(Task):
Write out word for word the lines from the one holding "U3: buffer 74LS07" through the end of the data, and only those lines. Pictures stay out.

(Extracted material):
%%
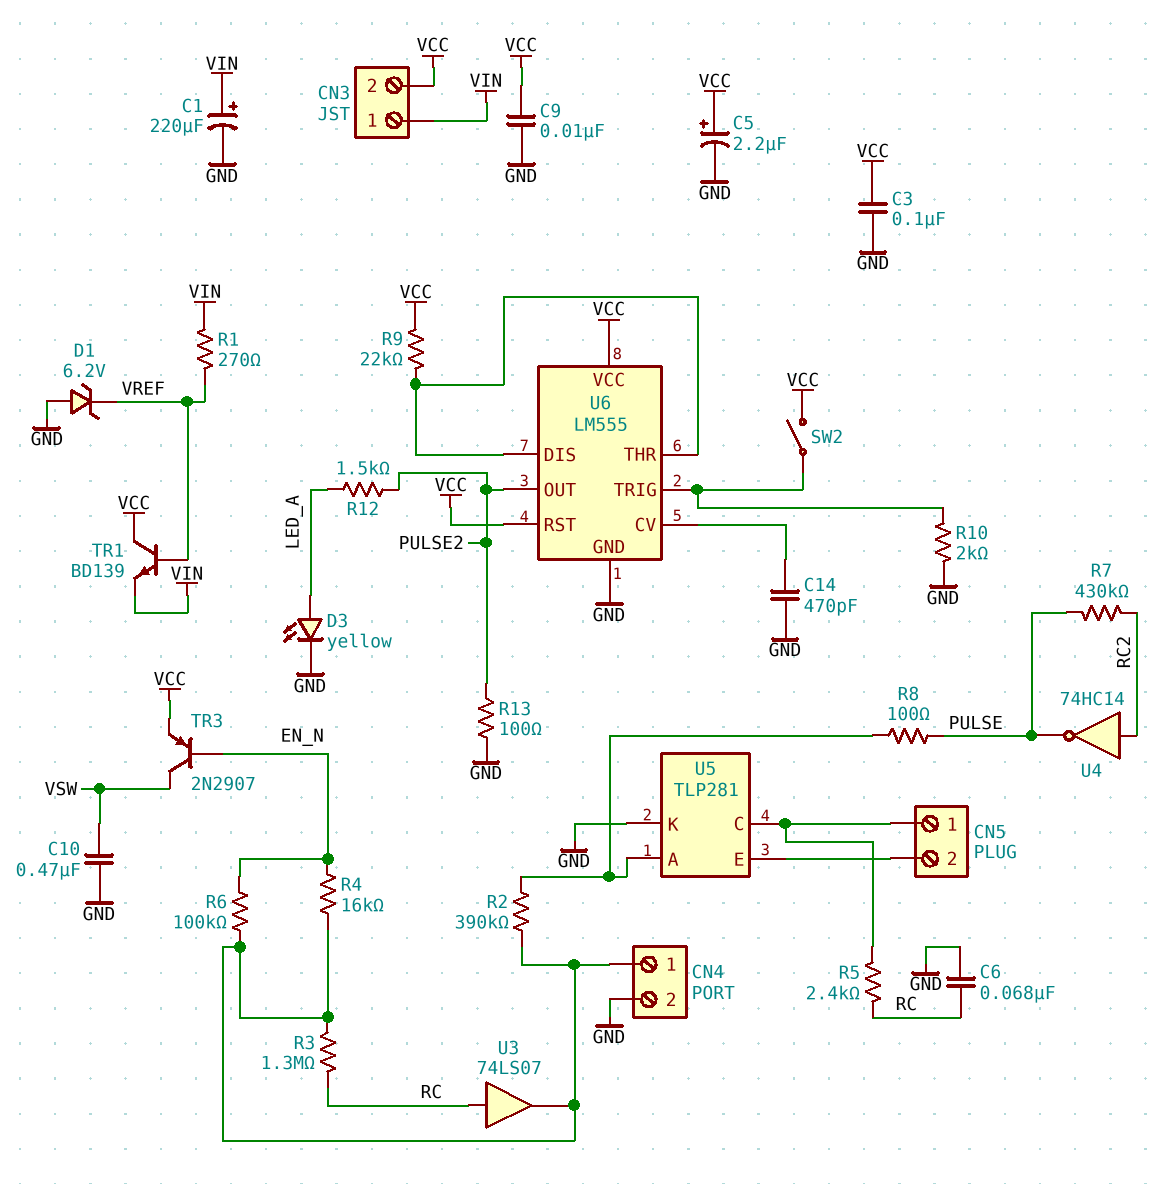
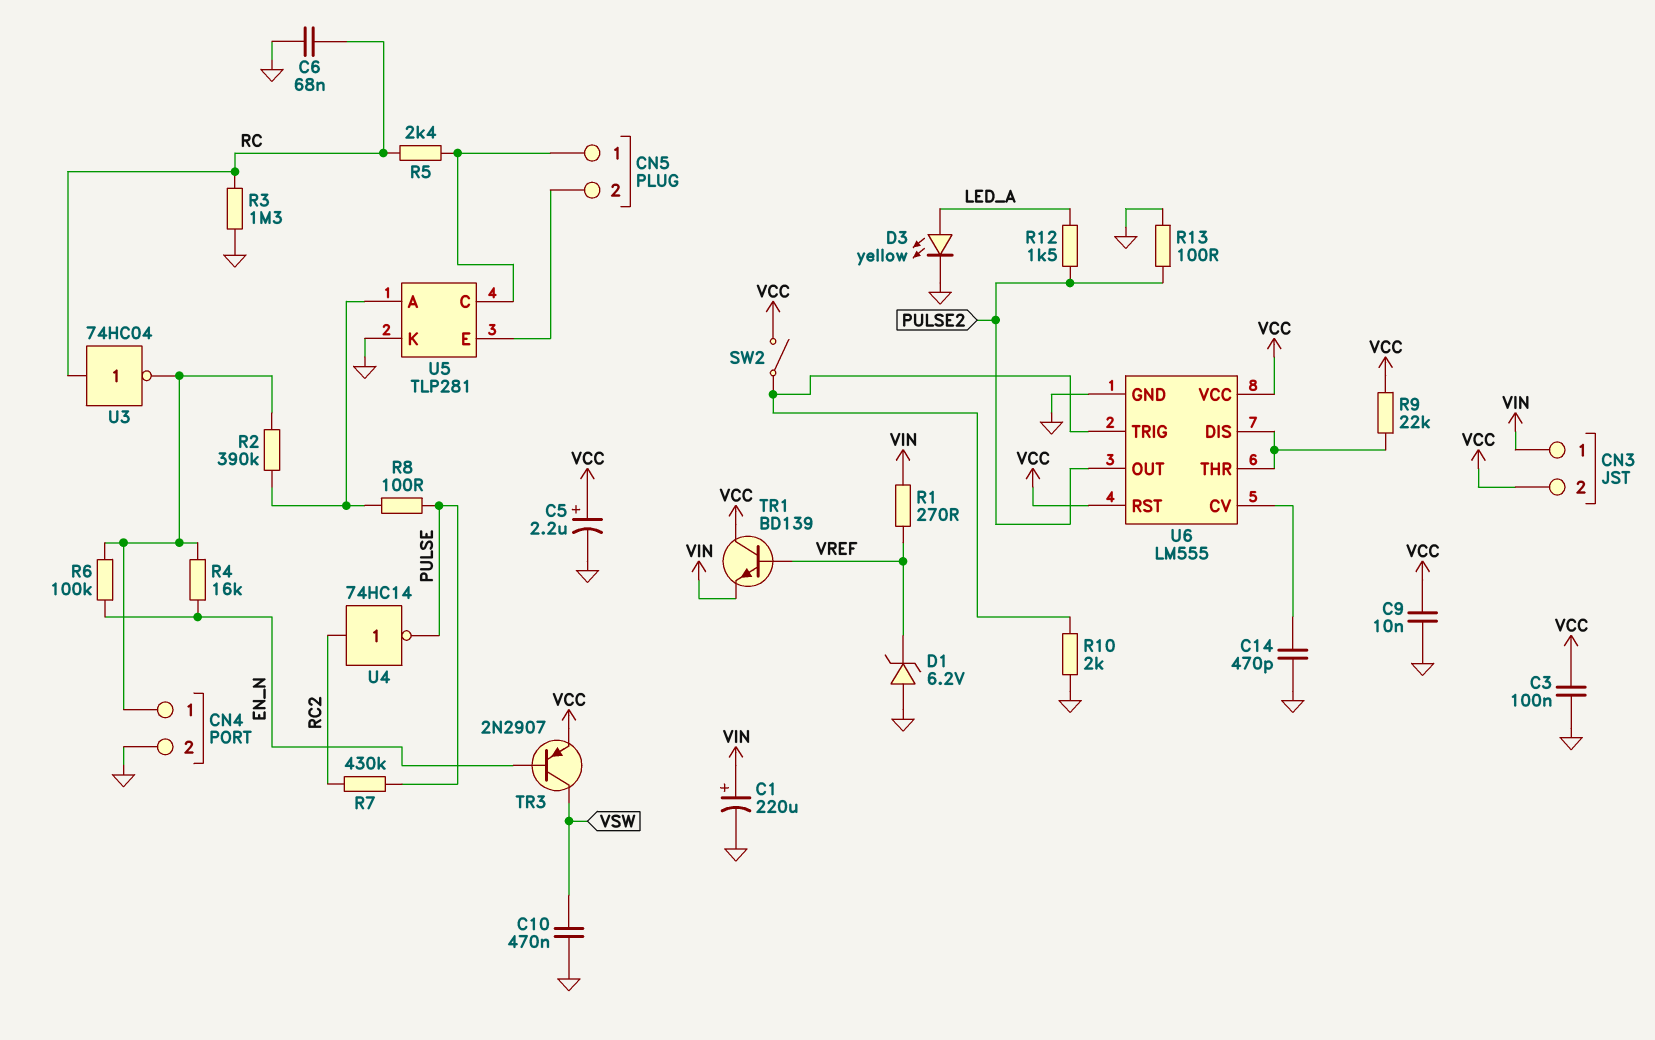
R3: 1.3M (CN4/1, RC) -> 1.3M (GND, RC)
U3: buffer 74LS07 (in RC, out CN4/1) -> NOT 74HC04 (in RC, out CN4/1)

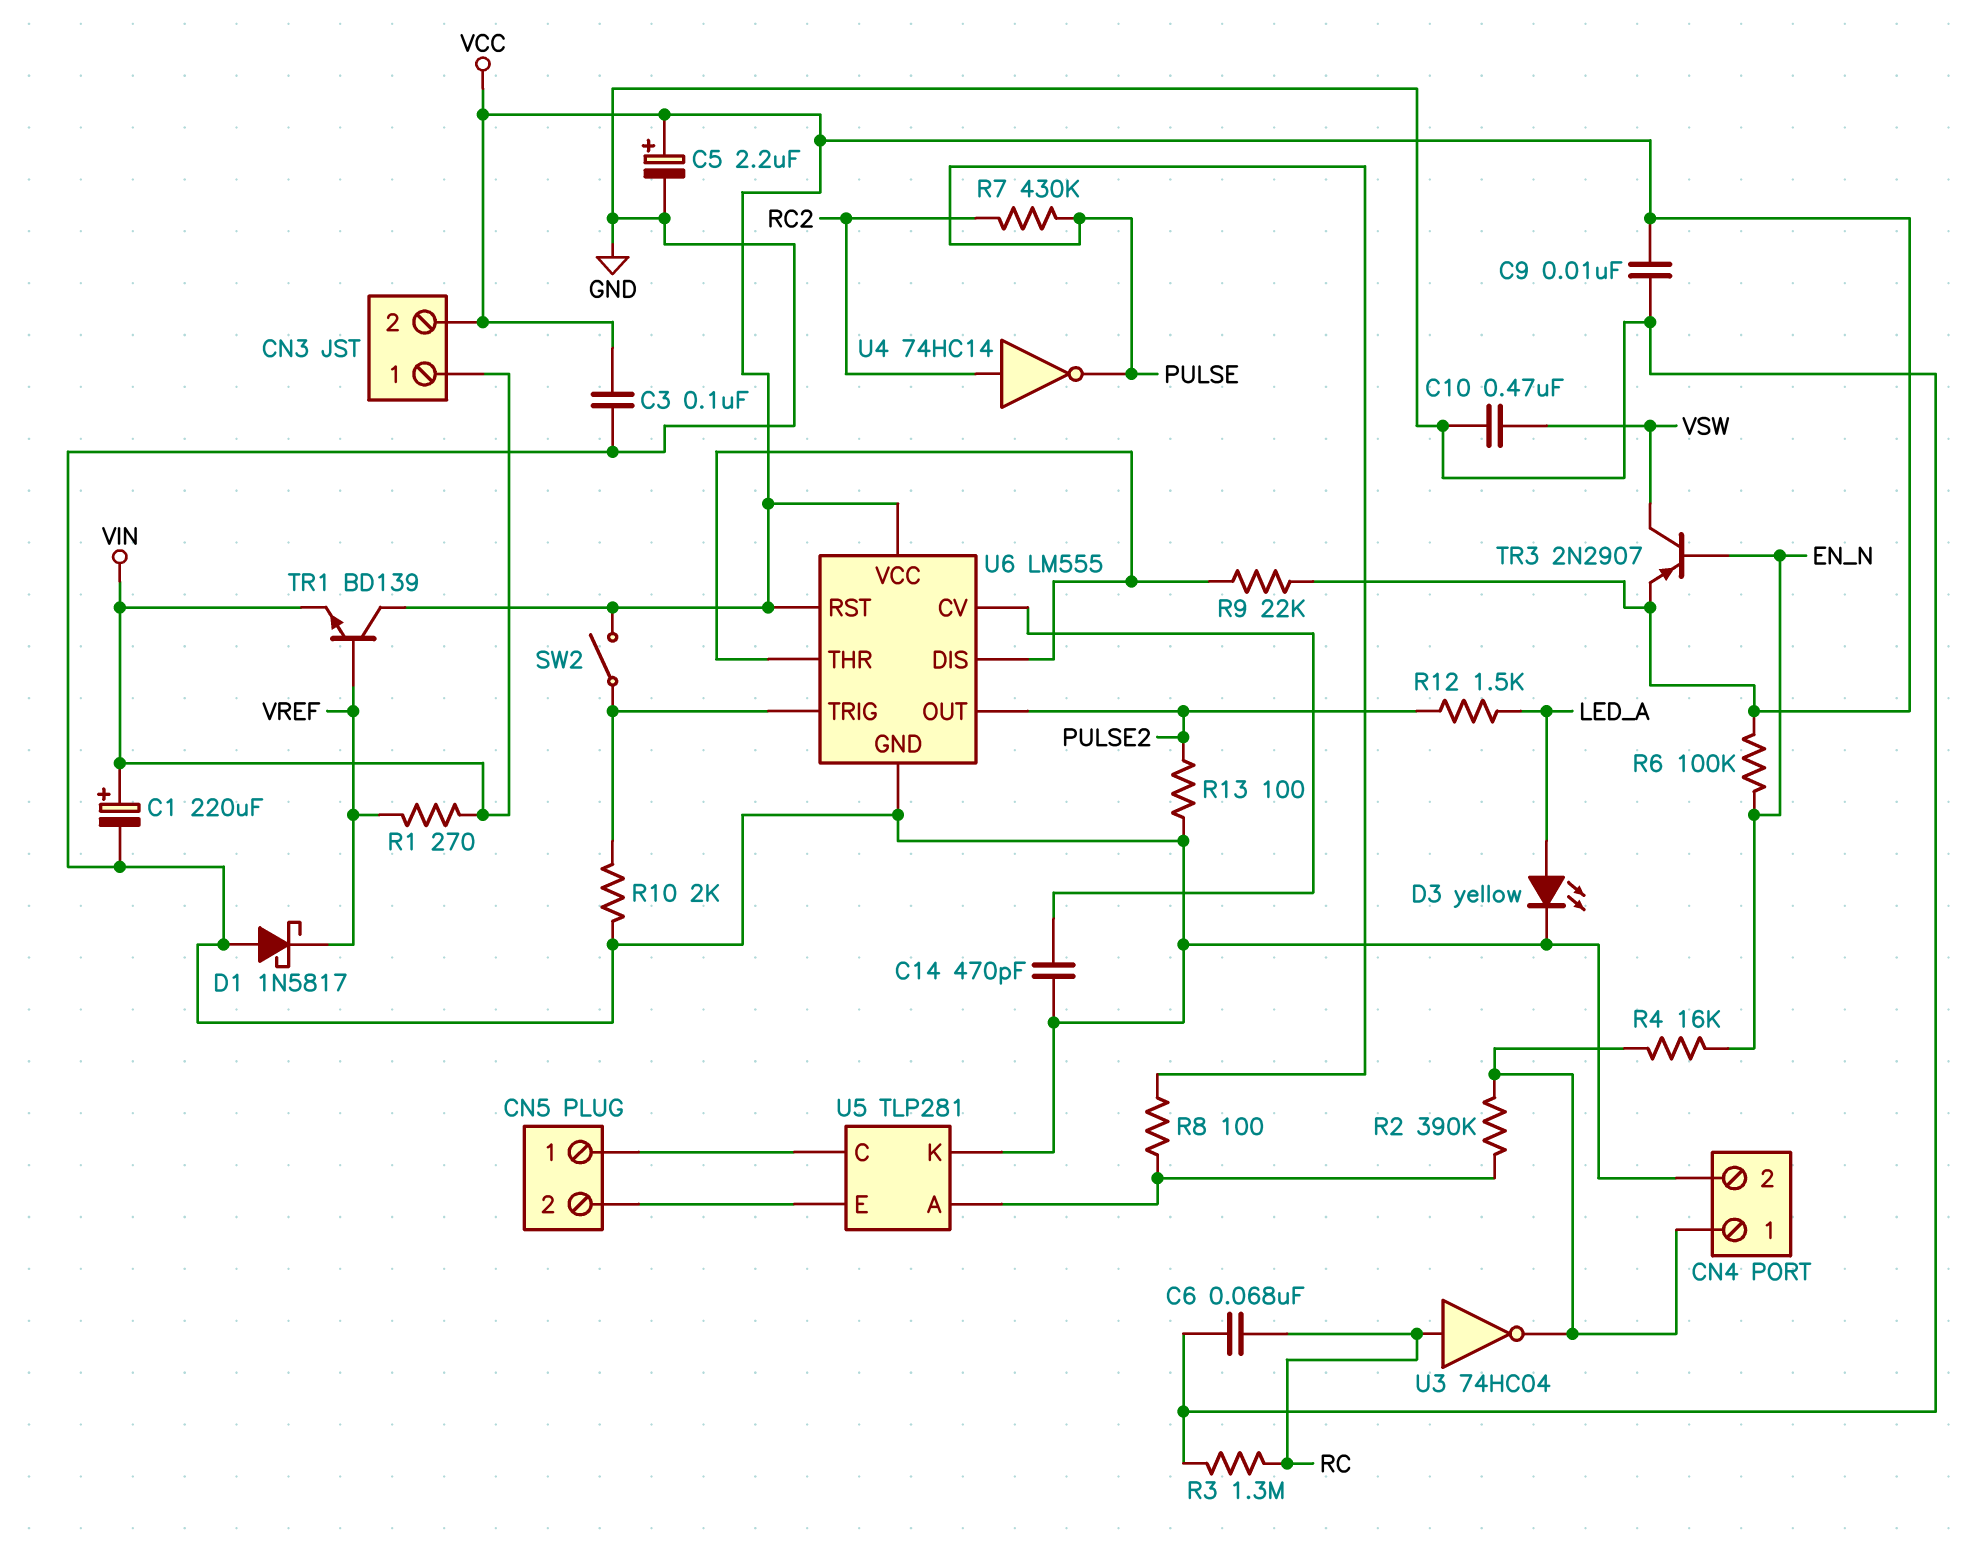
D1: zener 6.2V (A GND, K VREF) -> schottky 1N5817 (A GND, K VREF)
R5: 2.4k (CN5/1, RC) -> none
R6: 100k (CN4/1, EN_N) -> 100k (EN_N, VCC)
%%
(Your response):
U3: buffer 74LS07 (in RC, out CN4/1) -> NOT 74HC04 (in RC, out CN4/1)

D1: zener 6.2V (A GND, K VREF) -> schottky 1N5817 (A GND, K VREF)
R5: 2.4k (CN5/1, RC) -> none
R6: 100k (CN4/1, EN_N) -> 100k (EN_N, VCC)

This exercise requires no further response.